> **What you will do**: Take the lines from the one with "L202: none -> 15mH (+9V, SIG1)" to the end of the listing, both ends included, and quote them exactly, leaving pictures out.

> **Input records**:

=== Begin Enclosure ===

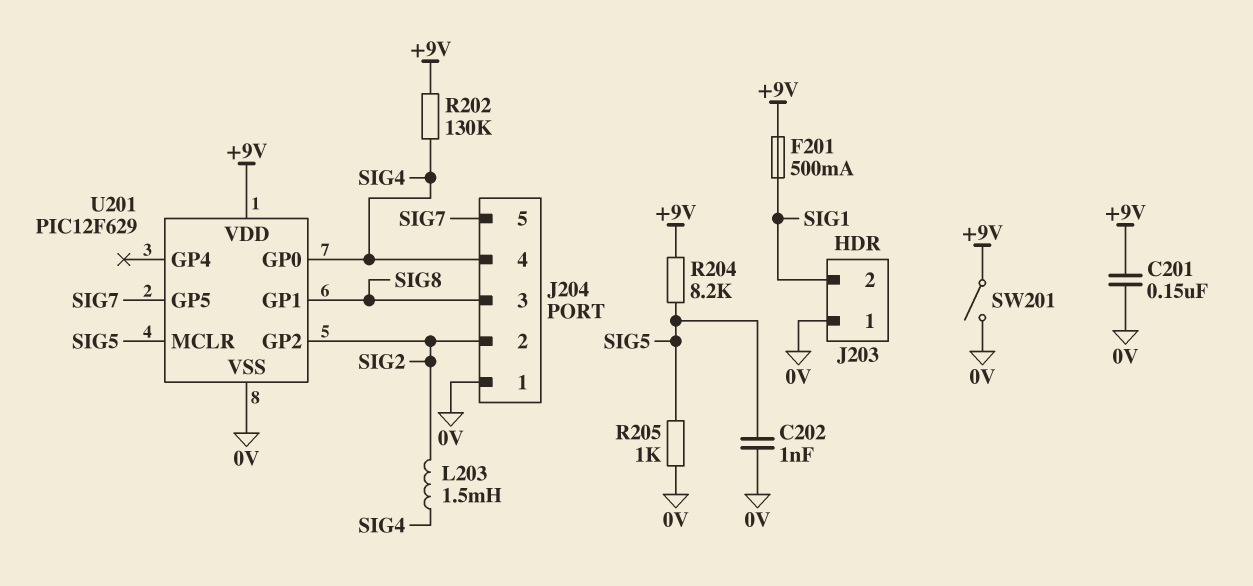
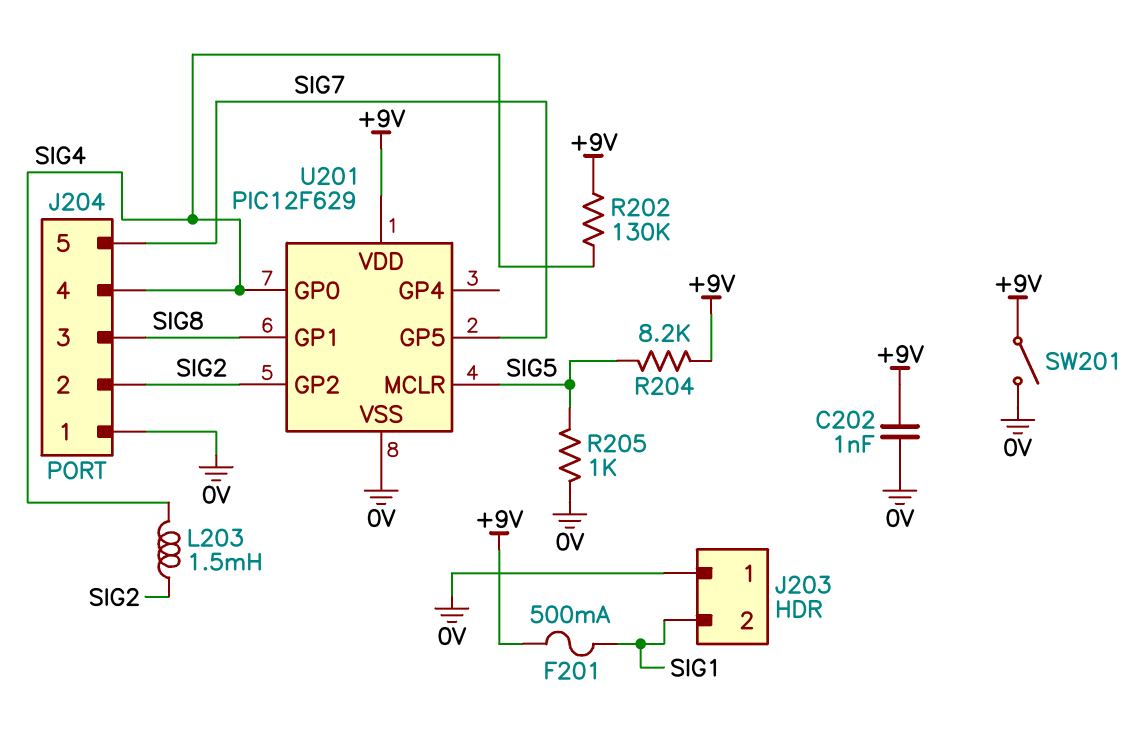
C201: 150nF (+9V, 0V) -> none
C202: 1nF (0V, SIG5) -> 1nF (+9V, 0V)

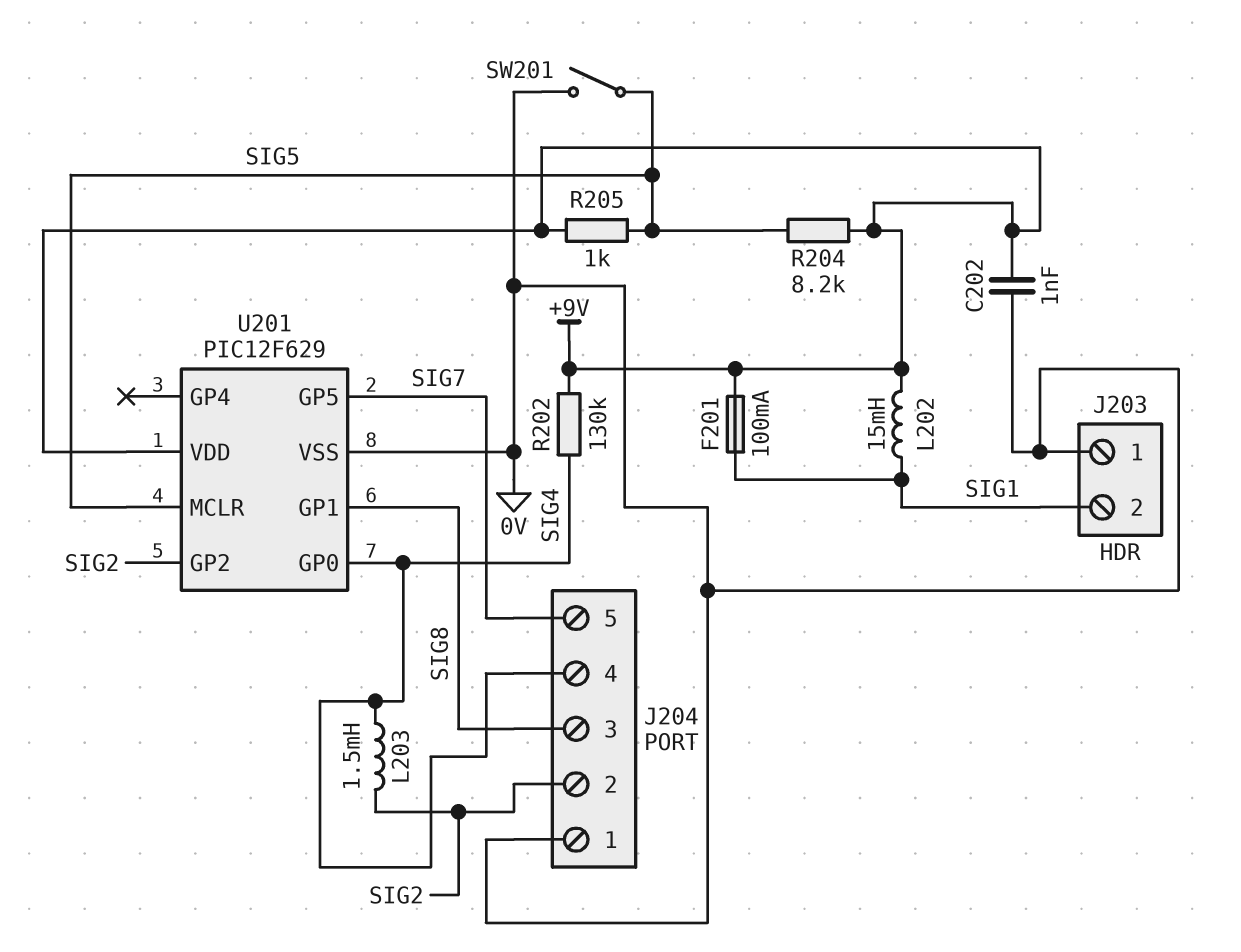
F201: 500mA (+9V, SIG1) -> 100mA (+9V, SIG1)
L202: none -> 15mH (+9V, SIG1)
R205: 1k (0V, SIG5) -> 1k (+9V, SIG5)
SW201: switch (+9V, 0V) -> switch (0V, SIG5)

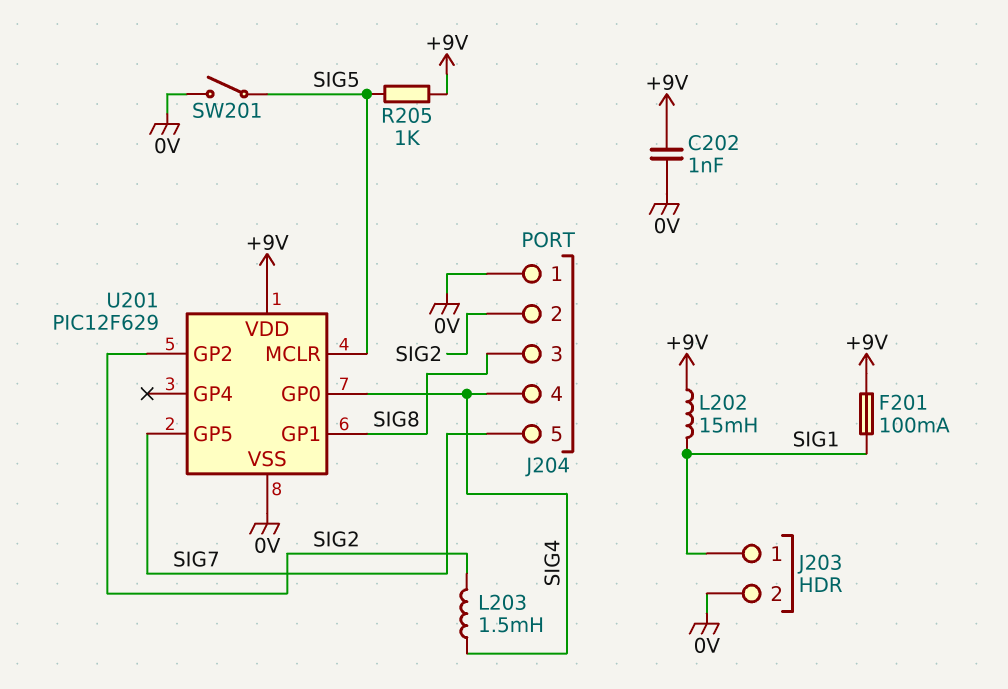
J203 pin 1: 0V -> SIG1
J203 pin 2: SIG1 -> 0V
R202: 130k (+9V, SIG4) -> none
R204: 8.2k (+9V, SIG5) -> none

=== End Enclosure ===

> **Response to the exercise**:
L202: none -> 15mH (+9V, SIG1)
R205: 1k (0V, SIG5) -> 1k (+9V, SIG5)
SW201: switch (+9V, 0V) -> switch (0V, SIG5)

J203 pin 1: 0V -> SIG1
J203 pin 2: SIG1 -> 0V
R202: 130k (+9V, SIG4) -> none
R204: 8.2k (+9V, SIG5) -> none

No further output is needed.